Object change descriptions
----------------
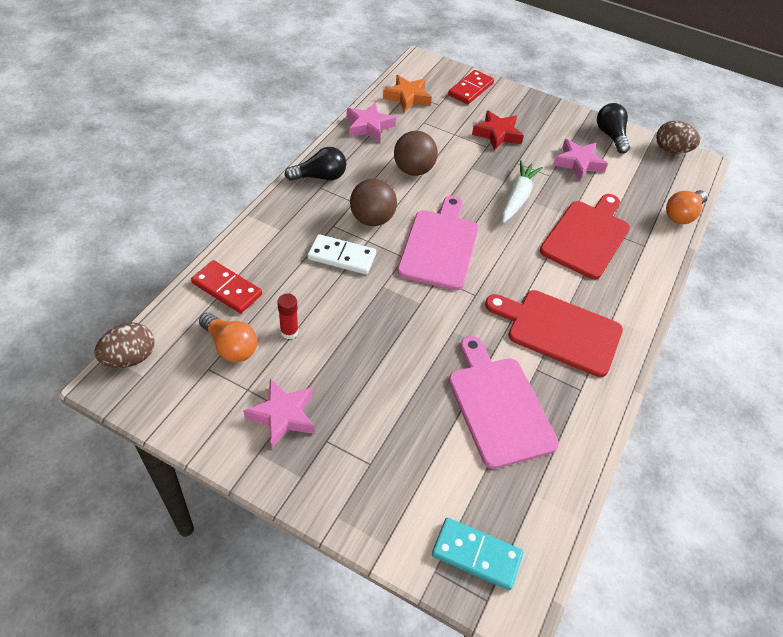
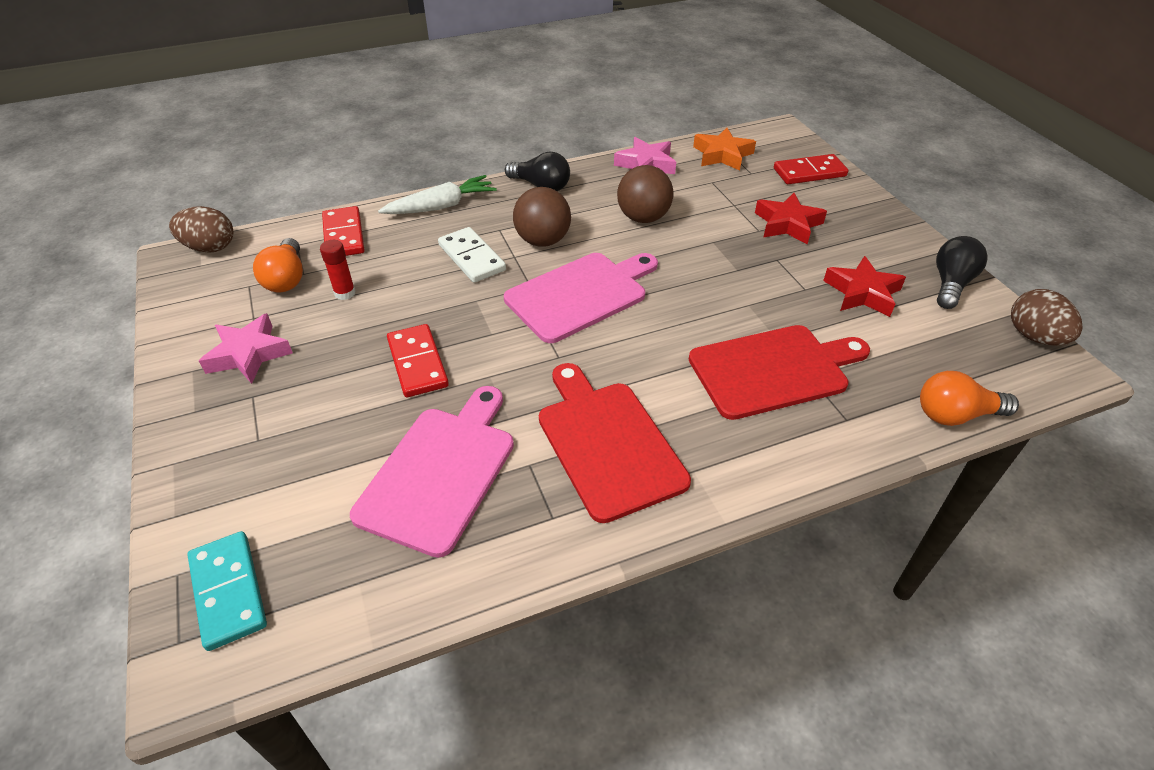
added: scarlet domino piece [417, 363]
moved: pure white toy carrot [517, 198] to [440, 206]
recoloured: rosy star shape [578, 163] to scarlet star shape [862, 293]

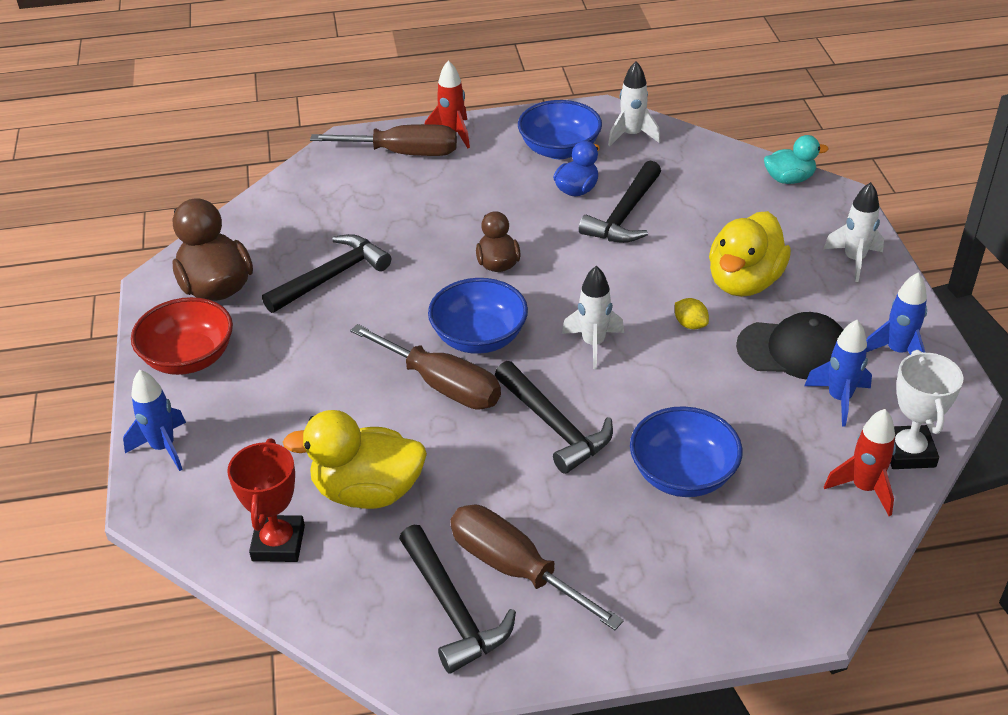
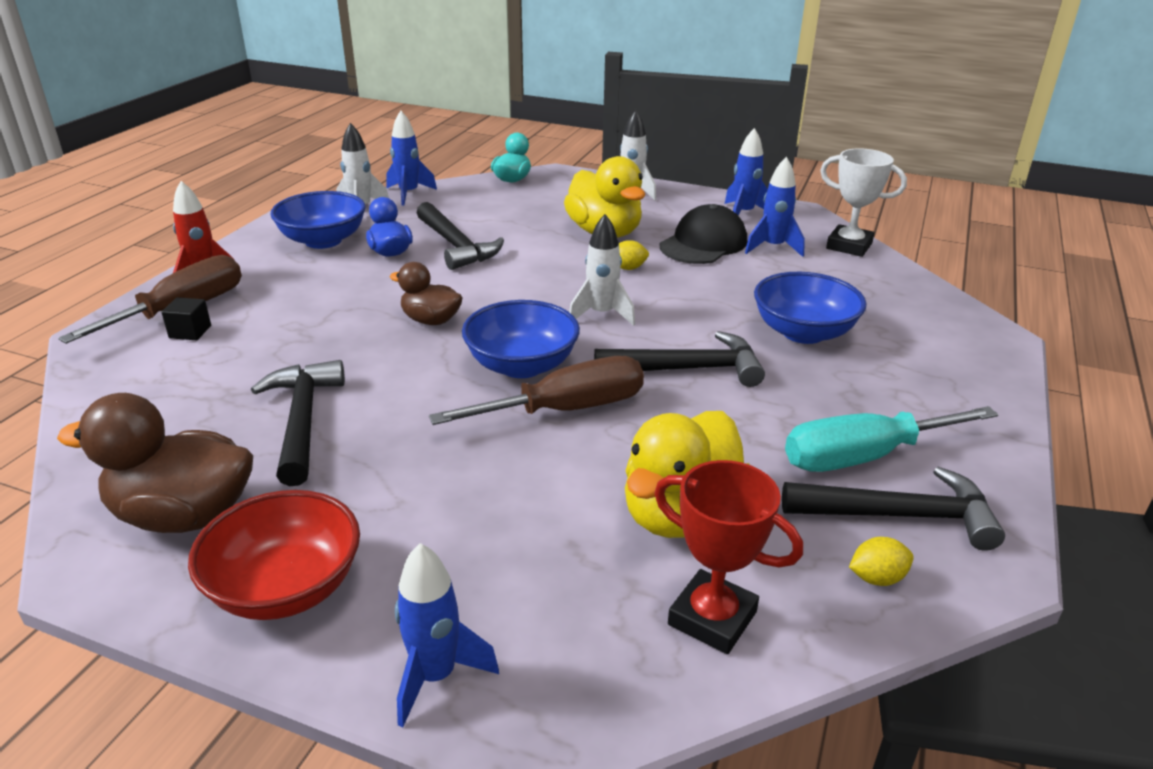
removed: scarlet spaceship [864, 488]
added: blue spaceship [409, 194]; jet-black solid cube [190, 332]; bright yellow lemon [876, 578]
recoloured: dark brown hand screwdriver [514, 568] to aqua hand screwdriver [863, 457]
----------------
What you are asked to do: Word for word, reproduce all the data, but not the pictures.

Answer space:
added: scarlet domino piece [417, 363]
moved: pure white toy carrot [517, 198] to [440, 206]
recoloured: rosy star shape [578, 163] to scarlet star shape [862, 293]

removed: scarlet spaceship [864, 488]
added: blue spaceship [409, 194]; jet-black solid cube [190, 332]; bright yellow lemon [876, 578]
recoloured: dark brown hand screwdriver [514, 568] to aqua hand screwdriver [863, 457]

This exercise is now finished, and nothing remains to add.